Information supplied:
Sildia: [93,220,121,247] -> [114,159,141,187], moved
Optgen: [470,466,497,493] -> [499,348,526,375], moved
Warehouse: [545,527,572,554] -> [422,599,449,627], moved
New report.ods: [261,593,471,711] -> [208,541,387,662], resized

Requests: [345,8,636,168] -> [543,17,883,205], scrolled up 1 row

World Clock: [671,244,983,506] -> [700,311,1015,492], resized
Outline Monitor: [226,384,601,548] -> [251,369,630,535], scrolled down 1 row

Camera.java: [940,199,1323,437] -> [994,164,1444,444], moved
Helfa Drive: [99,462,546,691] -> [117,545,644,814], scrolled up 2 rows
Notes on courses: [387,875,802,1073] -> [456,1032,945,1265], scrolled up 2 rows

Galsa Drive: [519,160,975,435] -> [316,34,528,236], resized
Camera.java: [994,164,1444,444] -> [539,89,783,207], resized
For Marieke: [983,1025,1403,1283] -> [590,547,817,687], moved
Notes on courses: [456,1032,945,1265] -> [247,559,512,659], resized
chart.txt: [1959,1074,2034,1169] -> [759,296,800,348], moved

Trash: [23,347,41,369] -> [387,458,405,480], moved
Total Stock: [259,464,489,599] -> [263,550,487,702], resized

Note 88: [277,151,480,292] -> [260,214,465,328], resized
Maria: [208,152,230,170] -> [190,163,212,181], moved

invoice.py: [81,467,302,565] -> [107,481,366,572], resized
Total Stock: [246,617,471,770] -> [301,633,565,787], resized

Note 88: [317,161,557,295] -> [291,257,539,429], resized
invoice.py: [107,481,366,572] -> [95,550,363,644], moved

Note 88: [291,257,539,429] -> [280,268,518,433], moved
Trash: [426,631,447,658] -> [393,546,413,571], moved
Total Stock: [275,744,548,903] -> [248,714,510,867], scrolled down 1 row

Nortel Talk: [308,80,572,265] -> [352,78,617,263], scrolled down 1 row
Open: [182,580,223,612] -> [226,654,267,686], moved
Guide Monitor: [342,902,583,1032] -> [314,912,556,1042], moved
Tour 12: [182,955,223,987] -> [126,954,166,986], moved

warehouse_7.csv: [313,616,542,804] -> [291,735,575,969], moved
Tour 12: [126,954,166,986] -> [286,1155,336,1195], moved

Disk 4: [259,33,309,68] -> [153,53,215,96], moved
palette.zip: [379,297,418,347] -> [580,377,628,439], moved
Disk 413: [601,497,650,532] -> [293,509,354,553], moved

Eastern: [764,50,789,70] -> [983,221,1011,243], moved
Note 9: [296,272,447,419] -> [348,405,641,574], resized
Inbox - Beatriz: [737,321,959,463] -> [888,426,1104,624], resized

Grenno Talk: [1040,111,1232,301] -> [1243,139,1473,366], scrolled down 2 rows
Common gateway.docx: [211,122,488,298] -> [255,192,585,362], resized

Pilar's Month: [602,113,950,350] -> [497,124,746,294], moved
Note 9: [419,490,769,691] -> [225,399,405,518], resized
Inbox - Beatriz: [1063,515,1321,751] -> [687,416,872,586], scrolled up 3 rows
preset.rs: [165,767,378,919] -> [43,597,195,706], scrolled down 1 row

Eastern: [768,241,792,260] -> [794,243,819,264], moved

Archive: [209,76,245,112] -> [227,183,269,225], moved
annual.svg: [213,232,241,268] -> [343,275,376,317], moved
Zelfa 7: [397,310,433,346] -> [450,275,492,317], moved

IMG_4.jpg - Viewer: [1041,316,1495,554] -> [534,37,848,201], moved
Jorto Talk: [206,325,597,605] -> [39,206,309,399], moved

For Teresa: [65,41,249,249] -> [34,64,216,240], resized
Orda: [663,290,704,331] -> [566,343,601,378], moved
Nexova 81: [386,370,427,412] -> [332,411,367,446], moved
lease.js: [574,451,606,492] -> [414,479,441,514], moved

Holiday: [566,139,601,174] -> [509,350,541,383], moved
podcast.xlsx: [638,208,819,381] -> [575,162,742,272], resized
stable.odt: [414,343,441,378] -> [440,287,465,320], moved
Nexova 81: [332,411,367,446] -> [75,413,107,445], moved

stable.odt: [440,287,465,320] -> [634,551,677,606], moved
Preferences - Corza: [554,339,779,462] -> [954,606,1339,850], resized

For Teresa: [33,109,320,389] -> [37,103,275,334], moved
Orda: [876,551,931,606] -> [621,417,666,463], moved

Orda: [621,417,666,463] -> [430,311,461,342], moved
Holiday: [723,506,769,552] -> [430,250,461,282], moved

Task to carry out:
Reproduce each line of the data without any change.

Task answer:
Sildia: [93,220,121,247] -> [114,159,141,187], moved
Optgen: [470,466,497,493] -> [499,348,526,375], moved
Warehouse: [545,527,572,554] -> [422,599,449,627], moved
New report.ods: [261,593,471,711] -> [208,541,387,662], resized

Requests: [345,8,636,168] -> [543,17,883,205], scrolled up 1 row

World Clock: [671,244,983,506] -> [700,311,1015,492], resized
Outline Monitor: [226,384,601,548] -> [251,369,630,535], scrolled down 1 row

Camera.java: [940,199,1323,437] -> [994,164,1444,444], moved
Helfa Drive: [99,462,546,691] -> [117,545,644,814], scrolled up 2 rows
Notes on courses: [387,875,802,1073] -> [456,1032,945,1265], scrolled up 2 rows

Galsa Drive: [519,160,975,435] -> [316,34,528,236], resized
Camera.java: [994,164,1444,444] -> [539,89,783,207], resized
For Marieke: [983,1025,1403,1283] -> [590,547,817,687], moved
Notes on courses: [456,1032,945,1265] -> [247,559,512,659], resized
chart.txt: [1959,1074,2034,1169] -> [759,296,800,348], moved

Trash: [23,347,41,369] -> [387,458,405,480], moved
Total Stock: [259,464,489,599] -> [263,550,487,702], resized

Note 88: [277,151,480,292] -> [260,214,465,328], resized
Maria: [208,152,230,170] -> [190,163,212,181], moved

invoice.py: [81,467,302,565] -> [107,481,366,572], resized
Total Stock: [246,617,471,770] -> [301,633,565,787], resized

Note 88: [317,161,557,295] -> [291,257,539,429], resized
invoice.py: [107,481,366,572] -> [95,550,363,644], moved

Note 88: [291,257,539,429] -> [280,268,518,433], moved
Trash: [426,631,447,658] -> [393,546,413,571], moved
Total Stock: [275,744,548,903] -> [248,714,510,867], scrolled down 1 row

Nortel Talk: [308,80,572,265] -> [352,78,617,263], scrolled down 1 row
Open: [182,580,223,612] -> [226,654,267,686], moved
Guide Monitor: [342,902,583,1032] -> [314,912,556,1042], moved
Tour 12: [182,955,223,987] -> [126,954,166,986], moved

warehouse_7.csv: [313,616,542,804] -> [291,735,575,969], moved
Tour 12: [126,954,166,986] -> [286,1155,336,1195], moved

Disk 4: [259,33,309,68] -> [153,53,215,96], moved
palette.zip: [379,297,418,347] -> [580,377,628,439], moved
Disk 413: [601,497,650,532] -> [293,509,354,553], moved

Eastern: [764,50,789,70] -> [983,221,1011,243], moved
Note 9: [296,272,447,419] -> [348,405,641,574], resized
Inbox - Beatriz: [737,321,959,463] -> [888,426,1104,624], resized

Grenno Talk: [1040,111,1232,301] -> [1243,139,1473,366], scrolled down 2 rows
Common gateway.docx: [211,122,488,298] -> [255,192,585,362], resized

Pilar's Month: [602,113,950,350] -> [497,124,746,294], moved
Note 9: [419,490,769,691] -> [225,399,405,518], resized
Inbox - Beatriz: [1063,515,1321,751] -> [687,416,872,586], scrolled up 3 rows
preset.rs: [165,767,378,919] -> [43,597,195,706], scrolled down 1 row

Eastern: [768,241,792,260] -> [794,243,819,264], moved

Archive: [209,76,245,112] -> [227,183,269,225], moved
annual.svg: [213,232,241,268] -> [343,275,376,317], moved
Zelfa 7: [397,310,433,346] -> [450,275,492,317], moved

IMG_4.jpg - Viewer: [1041,316,1495,554] -> [534,37,848,201], moved
Jorto Talk: [206,325,597,605] -> [39,206,309,399], moved

For Teresa: [65,41,249,249] -> [34,64,216,240], resized
Orda: [663,290,704,331] -> [566,343,601,378], moved
Nexova 81: [386,370,427,412] -> [332,411,367,446], moved
lease.js: [574,451,606,492] -> [414,479,441,514], moved

Holiday: [566,139,601,174] -> [509,350,541,383], moved
podcast.xlsx: [638,208,819,381] -> [575,162,742,272], resized
stable.odt: [414,343,441,378] -> [440,287,465,320], moved
Nexova 81: [332,411,367,446] -> [75,413,107,445], moved

stable.odt: [440,287,465,320] -> [634,551,677,606], moved
Preferences - Corza: [554,339,779,462] -> [954,606,1339,850], resized

For Teresa: [33,109,320,389] -> [37,103,275,334], moved
Orda: [876,551,931,606] -> [621,417,666,463], moved

Orda: [621,417,666,463] -> [430,311,461,342], moved
Holiday: [723,506,769,552] -> [430,250,461,282], moved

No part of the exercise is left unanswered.